- What you will do
Your answer must be an exact transcription of every record below, with the pictures omitted.

- Before-and-after change data
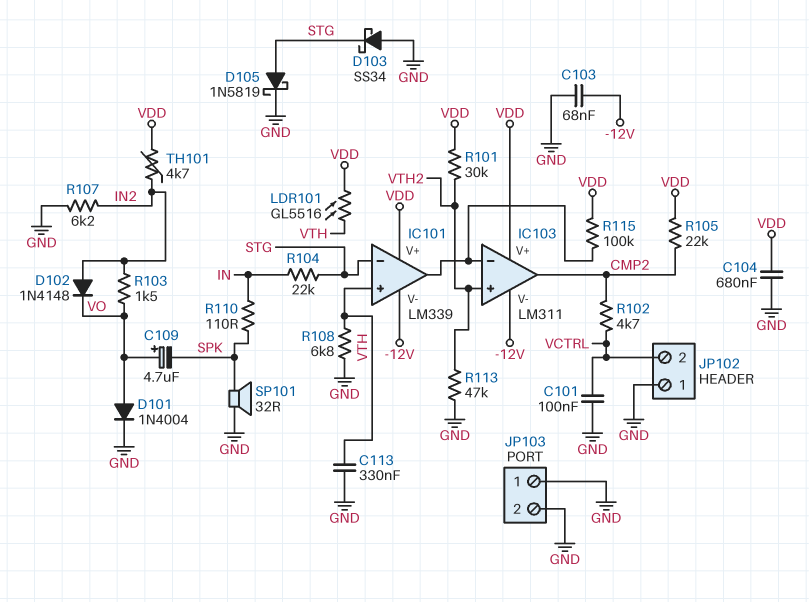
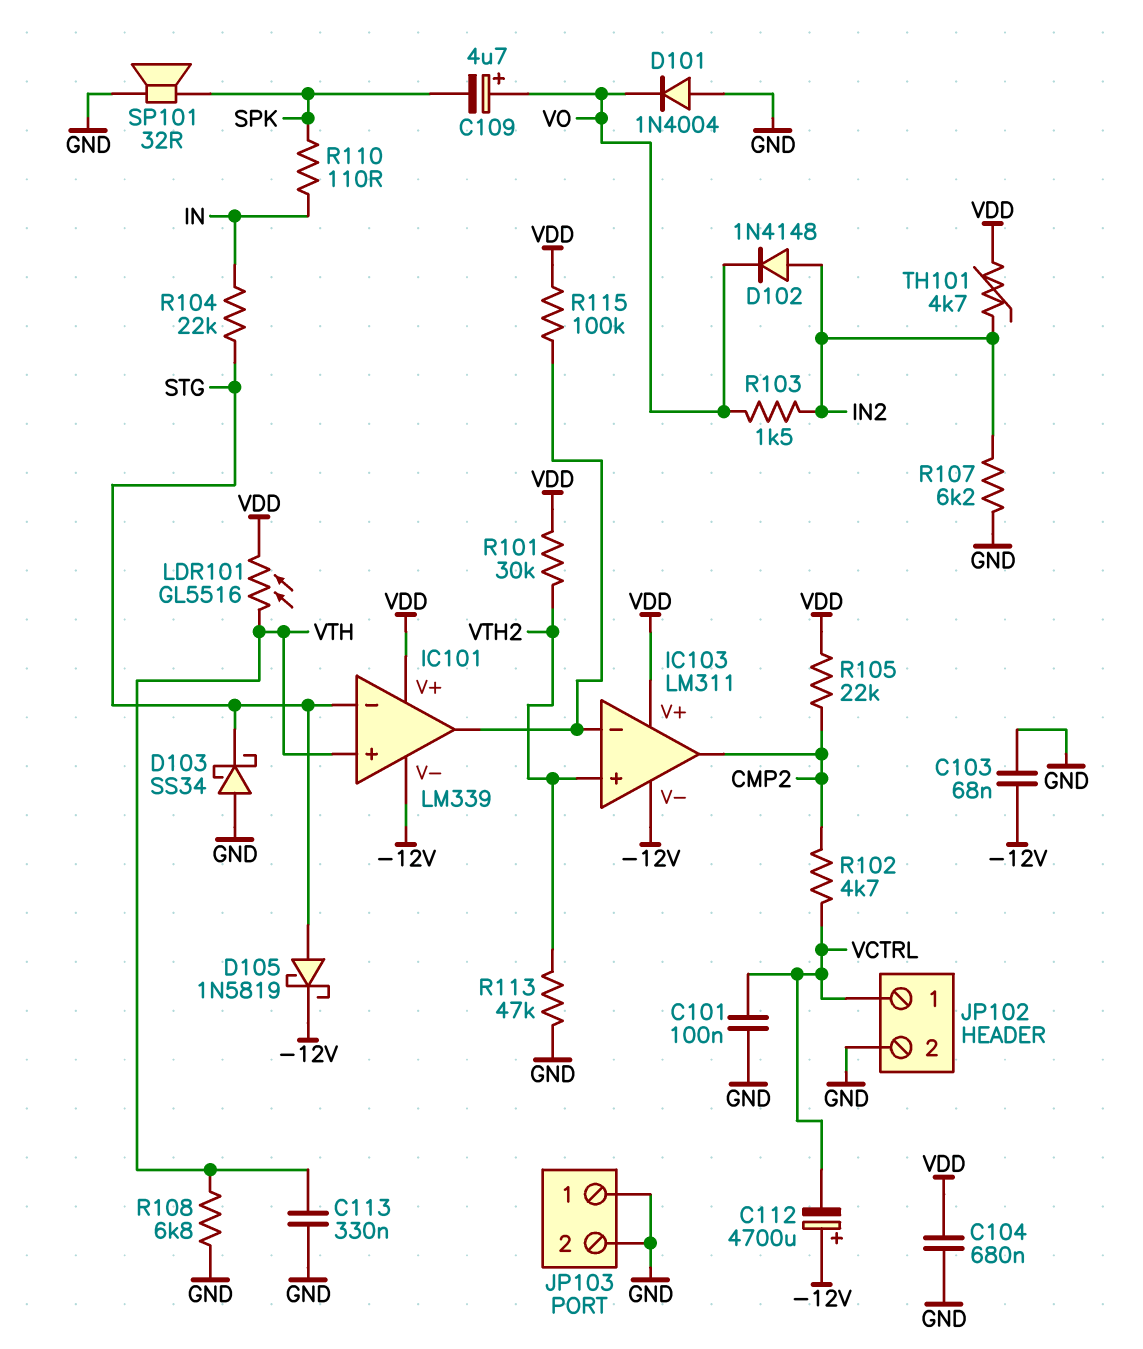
C112: none -> 4700uF (plus -12V, minus VCTRL)
D101: diode 1N4004 (A VO, K GND) -> diode 1N4004 (A GND, K VO)
D105: schottky 1N5819 (A STG, K GND) -> schottky 1N5819 (A STG, K -12V)
JP102 pin 1: GND -> VCTRL
JP102 pin 2: VCTRL -> GND

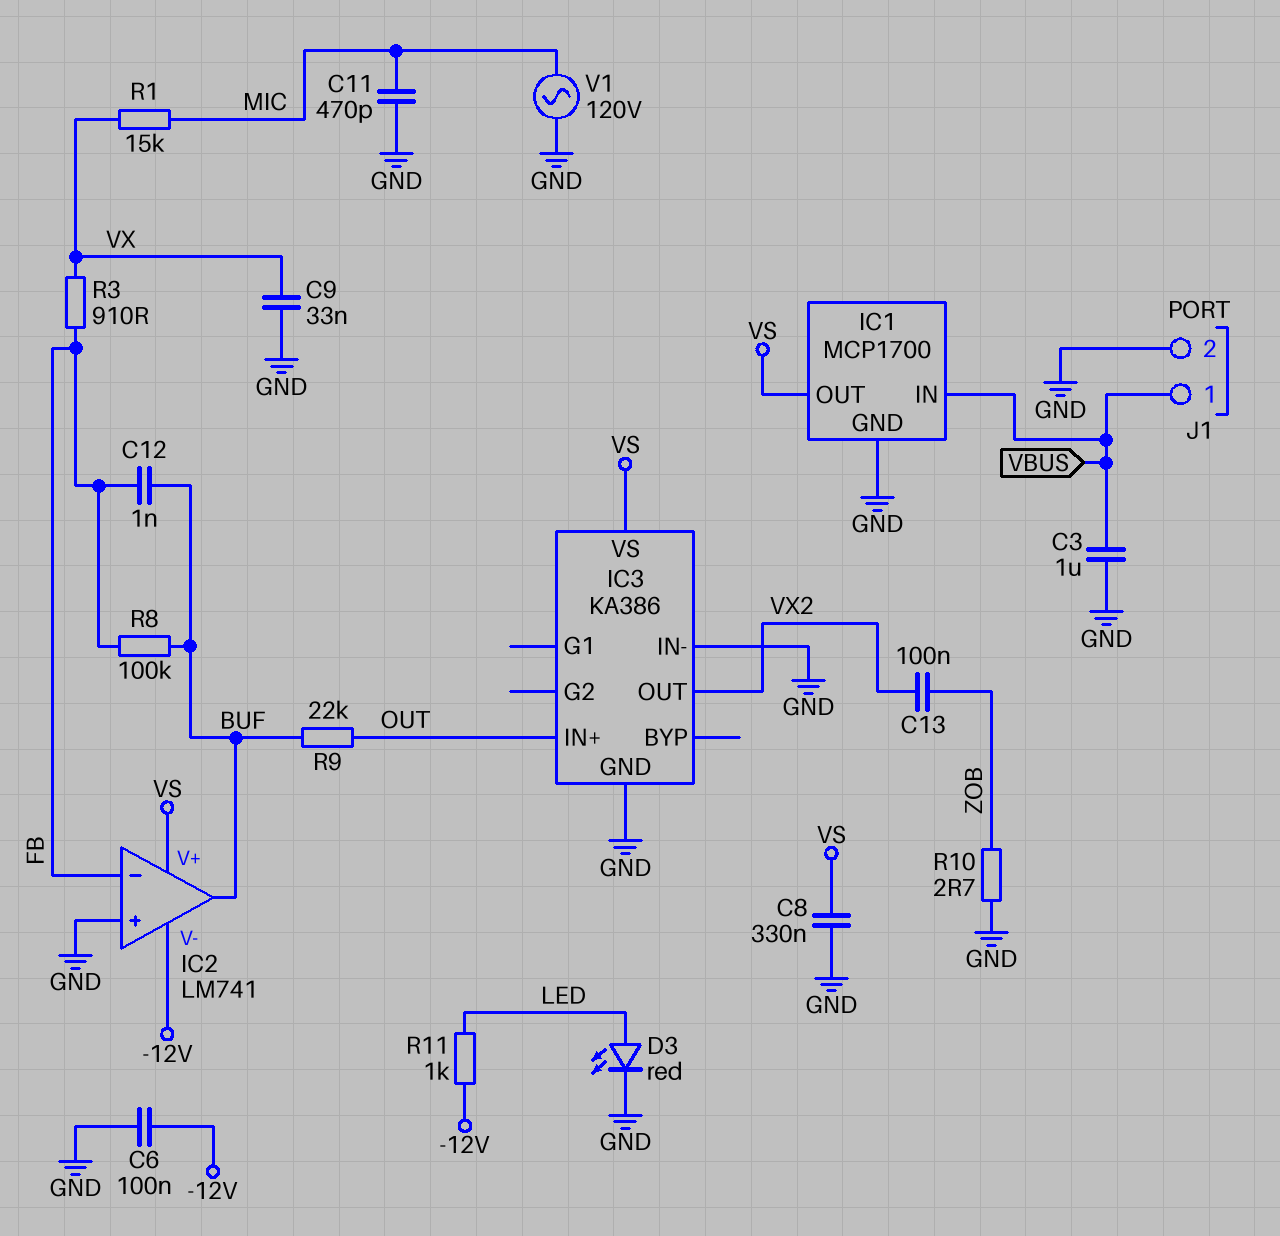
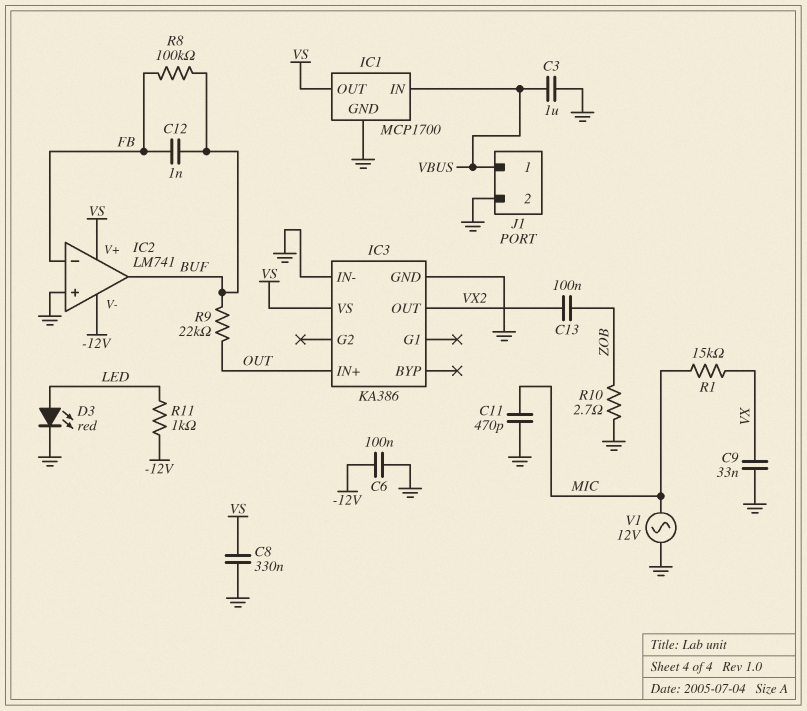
R3: 910 (FB, VX) -> none
V1: AC 120V (GND, MIC) -> AC 12V (GND, MIC)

- Task response
C112: none -> 4700uF (plus -12V, minus VCTRL)
D101: diode 1N4004 (A VO, K GND) -> diode 1N4004 (A GND, K VO)
D105: schottky 1N5819 (A STG, K GND) -> schottky 1N5819 (A STG, K -12V)
JP102 pin 1: GND -> VCTRL
JP102 pin 2: VCTRL -> GND

R3: 910 (FB, VX) -> none
V1: AC 120V (GND, MIC) -> AC 12V (GND, MIC)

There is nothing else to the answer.